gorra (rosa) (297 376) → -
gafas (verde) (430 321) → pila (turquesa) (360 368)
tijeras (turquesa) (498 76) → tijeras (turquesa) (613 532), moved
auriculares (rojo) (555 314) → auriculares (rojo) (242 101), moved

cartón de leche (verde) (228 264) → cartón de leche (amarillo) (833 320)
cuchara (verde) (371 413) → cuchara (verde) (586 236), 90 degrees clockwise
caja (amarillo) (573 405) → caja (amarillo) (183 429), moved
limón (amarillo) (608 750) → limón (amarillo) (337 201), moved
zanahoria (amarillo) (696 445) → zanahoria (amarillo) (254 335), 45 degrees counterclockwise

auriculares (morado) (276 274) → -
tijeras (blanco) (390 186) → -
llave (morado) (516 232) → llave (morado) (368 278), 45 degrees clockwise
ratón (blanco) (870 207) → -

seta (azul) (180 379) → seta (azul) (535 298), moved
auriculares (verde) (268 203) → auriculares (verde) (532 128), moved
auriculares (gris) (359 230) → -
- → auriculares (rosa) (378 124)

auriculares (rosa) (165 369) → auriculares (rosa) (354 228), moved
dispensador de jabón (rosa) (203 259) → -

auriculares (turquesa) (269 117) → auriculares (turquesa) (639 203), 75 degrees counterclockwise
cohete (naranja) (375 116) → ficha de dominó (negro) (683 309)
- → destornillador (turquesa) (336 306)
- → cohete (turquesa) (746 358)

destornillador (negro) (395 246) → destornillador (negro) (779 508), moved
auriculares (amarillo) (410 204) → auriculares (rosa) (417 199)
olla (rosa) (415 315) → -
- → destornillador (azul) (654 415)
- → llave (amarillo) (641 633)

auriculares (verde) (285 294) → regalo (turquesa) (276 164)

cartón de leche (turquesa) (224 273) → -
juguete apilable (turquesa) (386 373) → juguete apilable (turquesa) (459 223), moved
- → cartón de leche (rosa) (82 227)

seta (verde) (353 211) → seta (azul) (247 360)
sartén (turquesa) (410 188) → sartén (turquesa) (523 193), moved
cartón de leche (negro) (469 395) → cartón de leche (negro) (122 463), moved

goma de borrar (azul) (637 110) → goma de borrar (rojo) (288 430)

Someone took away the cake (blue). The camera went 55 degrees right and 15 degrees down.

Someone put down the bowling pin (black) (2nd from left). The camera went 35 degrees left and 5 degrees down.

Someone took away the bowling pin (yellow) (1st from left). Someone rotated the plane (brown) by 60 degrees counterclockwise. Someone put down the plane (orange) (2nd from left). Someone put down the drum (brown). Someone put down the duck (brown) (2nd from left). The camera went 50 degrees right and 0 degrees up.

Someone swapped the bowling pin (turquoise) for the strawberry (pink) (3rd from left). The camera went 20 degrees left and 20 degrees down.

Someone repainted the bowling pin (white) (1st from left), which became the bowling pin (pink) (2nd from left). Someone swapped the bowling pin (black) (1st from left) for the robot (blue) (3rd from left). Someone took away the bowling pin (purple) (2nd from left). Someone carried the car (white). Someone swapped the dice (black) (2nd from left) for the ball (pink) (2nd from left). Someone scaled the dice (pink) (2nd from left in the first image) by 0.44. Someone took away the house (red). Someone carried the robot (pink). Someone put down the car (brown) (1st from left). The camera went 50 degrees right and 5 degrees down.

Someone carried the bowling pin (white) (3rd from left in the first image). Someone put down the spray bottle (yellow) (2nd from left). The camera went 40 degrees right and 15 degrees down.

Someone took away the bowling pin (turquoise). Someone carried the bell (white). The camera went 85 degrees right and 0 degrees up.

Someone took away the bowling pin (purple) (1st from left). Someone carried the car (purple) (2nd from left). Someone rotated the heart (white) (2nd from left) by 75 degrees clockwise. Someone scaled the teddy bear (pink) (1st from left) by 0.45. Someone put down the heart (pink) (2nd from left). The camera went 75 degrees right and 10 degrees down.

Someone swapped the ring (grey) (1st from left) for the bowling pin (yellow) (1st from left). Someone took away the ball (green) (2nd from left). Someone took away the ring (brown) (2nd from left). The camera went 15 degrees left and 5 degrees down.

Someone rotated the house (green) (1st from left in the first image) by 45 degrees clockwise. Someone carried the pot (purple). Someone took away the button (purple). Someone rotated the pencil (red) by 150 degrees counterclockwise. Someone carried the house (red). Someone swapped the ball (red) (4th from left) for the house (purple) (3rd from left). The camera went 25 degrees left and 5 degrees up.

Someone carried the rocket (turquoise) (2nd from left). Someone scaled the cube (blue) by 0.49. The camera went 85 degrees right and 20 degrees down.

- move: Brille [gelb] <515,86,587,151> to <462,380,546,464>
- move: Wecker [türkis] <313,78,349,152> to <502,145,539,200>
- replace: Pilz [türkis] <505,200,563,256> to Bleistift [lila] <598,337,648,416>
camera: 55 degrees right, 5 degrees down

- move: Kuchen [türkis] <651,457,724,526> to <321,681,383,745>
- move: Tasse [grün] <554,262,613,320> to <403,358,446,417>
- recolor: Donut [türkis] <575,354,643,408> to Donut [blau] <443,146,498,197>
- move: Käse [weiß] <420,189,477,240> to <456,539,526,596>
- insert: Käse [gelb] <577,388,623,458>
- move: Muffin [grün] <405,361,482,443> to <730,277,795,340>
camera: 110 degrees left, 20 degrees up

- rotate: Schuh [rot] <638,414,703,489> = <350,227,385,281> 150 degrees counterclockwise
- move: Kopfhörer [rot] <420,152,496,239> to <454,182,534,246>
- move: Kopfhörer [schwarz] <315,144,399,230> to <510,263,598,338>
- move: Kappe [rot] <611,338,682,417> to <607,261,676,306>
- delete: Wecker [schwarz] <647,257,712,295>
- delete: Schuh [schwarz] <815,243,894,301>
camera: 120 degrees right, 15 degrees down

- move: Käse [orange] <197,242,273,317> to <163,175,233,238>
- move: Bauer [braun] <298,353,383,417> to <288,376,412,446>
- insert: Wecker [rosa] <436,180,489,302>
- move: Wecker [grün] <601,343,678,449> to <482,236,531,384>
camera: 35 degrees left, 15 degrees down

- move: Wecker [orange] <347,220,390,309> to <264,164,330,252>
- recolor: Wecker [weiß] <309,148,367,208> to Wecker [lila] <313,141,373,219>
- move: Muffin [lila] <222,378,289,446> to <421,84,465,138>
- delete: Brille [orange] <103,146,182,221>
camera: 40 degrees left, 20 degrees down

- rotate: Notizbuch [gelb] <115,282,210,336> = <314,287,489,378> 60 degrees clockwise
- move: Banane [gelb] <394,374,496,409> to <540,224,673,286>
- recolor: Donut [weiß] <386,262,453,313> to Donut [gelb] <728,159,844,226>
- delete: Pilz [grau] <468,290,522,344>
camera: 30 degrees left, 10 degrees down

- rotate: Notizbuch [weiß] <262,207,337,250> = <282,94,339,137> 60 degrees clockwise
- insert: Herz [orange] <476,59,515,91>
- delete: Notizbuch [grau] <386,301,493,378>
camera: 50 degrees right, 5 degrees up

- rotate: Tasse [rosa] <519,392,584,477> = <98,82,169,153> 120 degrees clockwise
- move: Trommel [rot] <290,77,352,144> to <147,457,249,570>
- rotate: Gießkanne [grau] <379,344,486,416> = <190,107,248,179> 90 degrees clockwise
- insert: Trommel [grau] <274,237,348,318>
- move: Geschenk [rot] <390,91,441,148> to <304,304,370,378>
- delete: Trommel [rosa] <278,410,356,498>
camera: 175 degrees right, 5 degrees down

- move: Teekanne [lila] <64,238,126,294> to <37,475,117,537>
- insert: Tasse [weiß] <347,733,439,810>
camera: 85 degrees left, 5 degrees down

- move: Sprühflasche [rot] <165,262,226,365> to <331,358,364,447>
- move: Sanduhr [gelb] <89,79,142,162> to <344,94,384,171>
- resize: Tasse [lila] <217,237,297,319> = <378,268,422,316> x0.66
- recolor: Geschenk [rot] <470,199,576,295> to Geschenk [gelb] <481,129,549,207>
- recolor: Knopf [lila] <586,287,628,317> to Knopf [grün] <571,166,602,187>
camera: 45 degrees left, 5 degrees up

▶ [Exercise directions]:
Give back, word for word, only the lines above from the line holding "Someone took away the bowling pin (yellow)" to the line holding "Someone swapped the bowling pin (turquoise)", both included.

▶ [Answer for this exercise]:
Someone took away the bowling pin (yellow) (1st from left). Someone rotated the plane (brown) by 60 degrees counterclockwise. Someone put down the plane (orange) (2nd from left). Someone put down the drum (brown). Someone put down the duck (brown) (2nd from left). The camera went 50 degrees right and 0 degrees up.

Someone swapped the bowling pin (turquoise) for the strawberry (pink) (3rd from left). The camera went 20 degrees left and 20 degrees down.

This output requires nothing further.